Start of Supplied material

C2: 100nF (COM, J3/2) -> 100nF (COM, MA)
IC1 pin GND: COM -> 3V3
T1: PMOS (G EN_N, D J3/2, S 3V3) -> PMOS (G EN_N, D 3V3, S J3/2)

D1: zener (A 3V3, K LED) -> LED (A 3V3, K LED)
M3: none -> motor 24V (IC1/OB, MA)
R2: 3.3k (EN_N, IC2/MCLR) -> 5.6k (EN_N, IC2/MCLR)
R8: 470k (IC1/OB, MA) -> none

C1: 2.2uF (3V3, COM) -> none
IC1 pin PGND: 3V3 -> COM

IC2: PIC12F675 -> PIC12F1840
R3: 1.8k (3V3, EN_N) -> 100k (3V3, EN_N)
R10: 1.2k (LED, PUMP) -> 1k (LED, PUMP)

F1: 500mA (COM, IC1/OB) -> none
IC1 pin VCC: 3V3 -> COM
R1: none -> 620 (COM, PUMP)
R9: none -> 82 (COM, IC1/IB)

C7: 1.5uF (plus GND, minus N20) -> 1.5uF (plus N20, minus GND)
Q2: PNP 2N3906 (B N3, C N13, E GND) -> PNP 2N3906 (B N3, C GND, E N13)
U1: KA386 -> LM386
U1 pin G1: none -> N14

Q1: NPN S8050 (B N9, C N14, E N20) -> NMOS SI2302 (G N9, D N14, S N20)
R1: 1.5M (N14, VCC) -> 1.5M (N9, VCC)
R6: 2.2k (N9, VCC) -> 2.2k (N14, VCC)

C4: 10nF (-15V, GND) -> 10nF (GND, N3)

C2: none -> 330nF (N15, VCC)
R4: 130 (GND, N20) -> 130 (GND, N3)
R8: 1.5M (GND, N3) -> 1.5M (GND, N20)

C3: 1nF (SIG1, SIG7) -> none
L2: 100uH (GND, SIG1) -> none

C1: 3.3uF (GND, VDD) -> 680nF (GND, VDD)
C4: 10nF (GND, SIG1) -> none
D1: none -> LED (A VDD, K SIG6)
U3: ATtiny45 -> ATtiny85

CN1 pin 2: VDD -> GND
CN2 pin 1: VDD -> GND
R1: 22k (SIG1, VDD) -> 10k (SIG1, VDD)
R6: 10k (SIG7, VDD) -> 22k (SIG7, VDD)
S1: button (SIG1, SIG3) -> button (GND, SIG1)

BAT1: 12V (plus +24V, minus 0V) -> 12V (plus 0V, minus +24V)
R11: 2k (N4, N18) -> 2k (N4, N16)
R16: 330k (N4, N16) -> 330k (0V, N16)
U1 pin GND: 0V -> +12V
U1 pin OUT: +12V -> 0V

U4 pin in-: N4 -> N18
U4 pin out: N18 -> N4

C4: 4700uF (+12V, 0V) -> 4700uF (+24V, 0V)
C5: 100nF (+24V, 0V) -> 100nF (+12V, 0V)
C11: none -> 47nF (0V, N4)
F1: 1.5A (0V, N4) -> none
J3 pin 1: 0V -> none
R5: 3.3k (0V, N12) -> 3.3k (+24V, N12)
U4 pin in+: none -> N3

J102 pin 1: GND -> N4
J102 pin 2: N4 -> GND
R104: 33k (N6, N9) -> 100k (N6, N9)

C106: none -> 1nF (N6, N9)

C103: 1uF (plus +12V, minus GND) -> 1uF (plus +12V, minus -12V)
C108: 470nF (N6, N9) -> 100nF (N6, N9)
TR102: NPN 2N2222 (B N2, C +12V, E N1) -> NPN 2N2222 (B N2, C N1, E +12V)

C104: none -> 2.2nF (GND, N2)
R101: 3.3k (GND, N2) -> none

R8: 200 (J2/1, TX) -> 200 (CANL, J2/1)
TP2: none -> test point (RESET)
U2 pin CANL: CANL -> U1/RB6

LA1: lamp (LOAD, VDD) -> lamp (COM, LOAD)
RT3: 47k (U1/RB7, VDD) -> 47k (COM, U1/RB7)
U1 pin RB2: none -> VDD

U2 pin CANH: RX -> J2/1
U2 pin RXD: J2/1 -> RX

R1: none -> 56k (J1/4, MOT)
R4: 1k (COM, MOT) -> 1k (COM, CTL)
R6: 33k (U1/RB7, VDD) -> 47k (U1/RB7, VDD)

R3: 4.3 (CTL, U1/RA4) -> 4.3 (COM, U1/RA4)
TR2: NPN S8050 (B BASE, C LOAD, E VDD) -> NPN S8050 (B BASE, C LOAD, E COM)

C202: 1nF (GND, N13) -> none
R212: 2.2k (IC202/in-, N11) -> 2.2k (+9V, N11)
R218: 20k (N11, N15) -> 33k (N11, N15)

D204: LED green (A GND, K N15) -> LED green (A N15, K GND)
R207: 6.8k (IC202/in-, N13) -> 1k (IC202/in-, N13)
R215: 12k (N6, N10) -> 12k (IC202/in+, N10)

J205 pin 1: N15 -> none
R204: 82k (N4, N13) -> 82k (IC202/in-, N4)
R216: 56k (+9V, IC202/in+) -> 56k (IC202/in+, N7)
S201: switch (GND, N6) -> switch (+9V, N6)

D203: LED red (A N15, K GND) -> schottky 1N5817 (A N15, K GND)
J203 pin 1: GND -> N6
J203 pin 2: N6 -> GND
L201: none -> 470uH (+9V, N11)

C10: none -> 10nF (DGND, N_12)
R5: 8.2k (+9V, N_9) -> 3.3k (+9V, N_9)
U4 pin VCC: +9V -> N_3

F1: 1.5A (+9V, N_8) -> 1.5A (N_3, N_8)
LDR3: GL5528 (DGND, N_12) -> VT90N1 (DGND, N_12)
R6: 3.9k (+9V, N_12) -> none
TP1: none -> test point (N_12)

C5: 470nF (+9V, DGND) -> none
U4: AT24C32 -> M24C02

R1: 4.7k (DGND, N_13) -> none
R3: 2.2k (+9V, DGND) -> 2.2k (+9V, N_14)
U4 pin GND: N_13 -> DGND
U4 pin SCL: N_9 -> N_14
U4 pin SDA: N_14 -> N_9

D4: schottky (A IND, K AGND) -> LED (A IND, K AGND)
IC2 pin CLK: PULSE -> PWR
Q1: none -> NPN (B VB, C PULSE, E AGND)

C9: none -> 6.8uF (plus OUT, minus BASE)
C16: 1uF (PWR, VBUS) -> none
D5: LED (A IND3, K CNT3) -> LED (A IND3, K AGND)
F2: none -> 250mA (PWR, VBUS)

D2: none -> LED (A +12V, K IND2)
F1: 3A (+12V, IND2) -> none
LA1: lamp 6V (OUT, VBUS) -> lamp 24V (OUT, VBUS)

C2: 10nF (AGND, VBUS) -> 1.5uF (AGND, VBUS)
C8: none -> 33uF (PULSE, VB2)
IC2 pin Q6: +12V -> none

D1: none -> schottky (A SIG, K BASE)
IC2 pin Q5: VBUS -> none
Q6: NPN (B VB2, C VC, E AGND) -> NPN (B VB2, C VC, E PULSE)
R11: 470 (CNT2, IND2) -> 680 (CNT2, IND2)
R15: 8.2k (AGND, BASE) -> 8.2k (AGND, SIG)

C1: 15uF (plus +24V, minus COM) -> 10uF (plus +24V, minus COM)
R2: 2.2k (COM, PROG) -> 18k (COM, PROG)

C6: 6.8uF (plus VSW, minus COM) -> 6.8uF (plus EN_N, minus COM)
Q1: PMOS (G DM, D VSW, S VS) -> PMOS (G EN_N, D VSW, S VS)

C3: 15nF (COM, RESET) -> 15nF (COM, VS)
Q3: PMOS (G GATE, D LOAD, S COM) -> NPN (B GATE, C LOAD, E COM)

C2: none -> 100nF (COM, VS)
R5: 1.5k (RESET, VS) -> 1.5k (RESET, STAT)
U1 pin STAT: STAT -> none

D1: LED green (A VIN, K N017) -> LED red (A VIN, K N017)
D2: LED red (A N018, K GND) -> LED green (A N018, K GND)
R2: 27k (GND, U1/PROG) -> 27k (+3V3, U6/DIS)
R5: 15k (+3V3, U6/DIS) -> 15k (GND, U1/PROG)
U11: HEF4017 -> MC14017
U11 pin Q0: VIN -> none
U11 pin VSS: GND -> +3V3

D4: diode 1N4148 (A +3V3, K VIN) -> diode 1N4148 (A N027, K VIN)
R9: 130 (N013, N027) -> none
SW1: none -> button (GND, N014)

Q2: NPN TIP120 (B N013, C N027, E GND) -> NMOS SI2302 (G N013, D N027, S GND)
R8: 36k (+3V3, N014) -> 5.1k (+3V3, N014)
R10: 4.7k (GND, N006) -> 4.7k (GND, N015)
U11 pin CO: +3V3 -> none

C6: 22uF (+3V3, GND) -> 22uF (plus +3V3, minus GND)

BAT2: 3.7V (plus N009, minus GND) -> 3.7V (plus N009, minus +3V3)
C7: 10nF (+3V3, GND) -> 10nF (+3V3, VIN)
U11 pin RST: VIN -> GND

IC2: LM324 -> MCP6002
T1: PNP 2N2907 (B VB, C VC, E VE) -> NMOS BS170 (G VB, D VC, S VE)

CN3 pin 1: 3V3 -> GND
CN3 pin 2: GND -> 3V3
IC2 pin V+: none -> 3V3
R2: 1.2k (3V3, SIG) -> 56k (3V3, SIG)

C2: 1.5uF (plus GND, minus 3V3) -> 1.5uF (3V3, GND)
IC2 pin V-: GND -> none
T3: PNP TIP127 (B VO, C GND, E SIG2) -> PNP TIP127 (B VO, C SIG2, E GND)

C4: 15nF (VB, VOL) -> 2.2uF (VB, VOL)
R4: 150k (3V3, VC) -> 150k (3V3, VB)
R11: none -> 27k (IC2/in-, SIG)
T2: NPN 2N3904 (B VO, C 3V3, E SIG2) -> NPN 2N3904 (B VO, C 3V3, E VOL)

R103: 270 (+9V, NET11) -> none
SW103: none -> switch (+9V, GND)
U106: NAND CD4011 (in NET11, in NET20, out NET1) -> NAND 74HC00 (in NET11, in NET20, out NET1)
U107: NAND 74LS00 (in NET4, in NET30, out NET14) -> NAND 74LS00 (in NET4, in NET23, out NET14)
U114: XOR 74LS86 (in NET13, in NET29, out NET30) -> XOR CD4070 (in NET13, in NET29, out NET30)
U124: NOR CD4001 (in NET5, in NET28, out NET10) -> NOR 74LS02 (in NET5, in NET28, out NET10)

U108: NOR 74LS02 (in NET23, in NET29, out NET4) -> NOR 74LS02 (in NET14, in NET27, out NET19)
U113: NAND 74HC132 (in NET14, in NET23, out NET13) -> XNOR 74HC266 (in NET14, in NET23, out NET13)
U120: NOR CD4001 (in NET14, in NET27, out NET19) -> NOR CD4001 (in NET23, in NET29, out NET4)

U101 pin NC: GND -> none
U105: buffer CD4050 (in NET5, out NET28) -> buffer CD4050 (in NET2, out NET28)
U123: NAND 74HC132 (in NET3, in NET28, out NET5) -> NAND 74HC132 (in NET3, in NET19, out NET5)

End of Supplied material

- [Exercise requirements] Give back, exactly as written, the stretch from the line with "C3: 15nF (COM, RESET) -> 15nF (COM, VS)" through the line with "IC2 pin V-: GND -> none", and no other lines from the records above.

- [Answer section]
C3: 15nF (COM, RESET) -> 15nF (COM, VS)
Q3: PMOS (G GATE, D LOAD, S COM) -> NPN (B GATE, C LOAD, E COM)

C2: none -> 100nF (COM, VS)
R5: 1.5k (RESET, VS) -> 1.5k (RESET, STAT)
U1 pin STAT: STAT -> none

D1: LED green (A VIN, K N017) -> LED red (A VIN, K N017)
D2: LED red (A N018, K GND) -> LED green (A N018, K GND)
R2: 27k (GND, U1/PROG) -> 27k (+3V3, U6/DIS)
R5: 15k (+3V3, U6/DIS) -> 15k (GND, U1/PROG)
U11: HEF4017 -> MC14017
U11 pin Q0: VIN -> none
U11 pin VSS: GND -> +3V3

D4: diode 1N4148 (A +3V3, K VIN) -> diode 1N4148 (A N027, K VIN)
R9: 130 (N013, N027) -> none
SW1: none -> button (GND, N014)

Q2: NPN TIP120 (B N013, C N027, E GND) -> NMOS SI2302 (G N013, D N027, S GND)
R8: 36k (+3V3, N014) -> 5.1k (+3V3, N014)
R10: 4.7k (GND, N006) -> 4.7k (GND, N015)
U11 pin CO: +3V3 -> none

C6: 22uF (+3V3, GND) -> 22uF (plus +3V3, minus GND)

BAT2: 3.7V (plus N009, minus GND) -> 3.7V (plus N009, minus +3V3)
C7: 10nF (+3V3, GND) -> 10nF (+3V3, VIN)
U11 pin RST: VIN -> GND

IC2: LM324 -> MCP6002
T1: PNP 2N2907 (B VB, C VC, E VE) -> NMOS BS170 (G VB, D VC, S VE)

CN3 pin 1: 3V3 -> GND
CN3 pin 2: GND -> 3V3
IC2 pin V+: none -> 3V3
R2: 1.2k (3V3, SIG) -> 56k (3V3, SIG)

C2: 1.5uF (plus GND, minus 3V3) -> 1.5uF (3V3, GND)
IC2 pin V-: GND -> none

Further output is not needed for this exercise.